» **Work item**: What you return must be every line below that includes the word "purple".
-- Data follows --
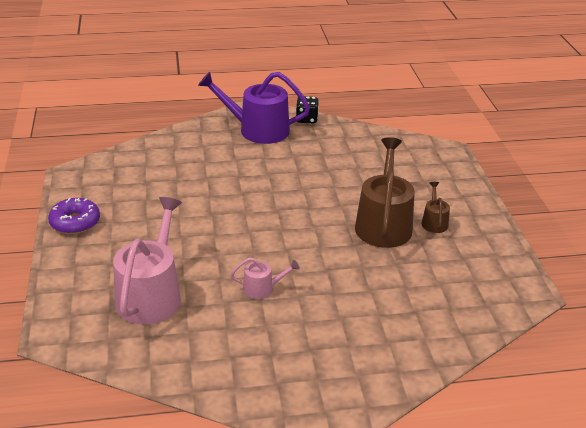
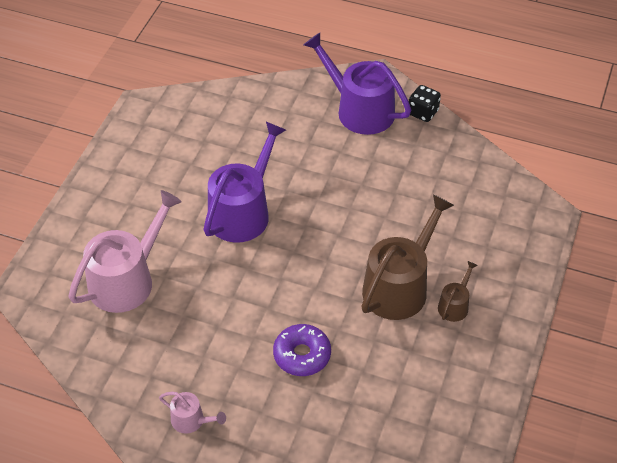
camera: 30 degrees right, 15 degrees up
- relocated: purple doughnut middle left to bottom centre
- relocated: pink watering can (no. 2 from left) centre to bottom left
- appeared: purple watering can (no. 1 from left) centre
-- Data concluded --
» **Task solution**:
- relocated: purple doughnut middle left to bottom centre
- appeared: purple watering can (no. 1 from left) centre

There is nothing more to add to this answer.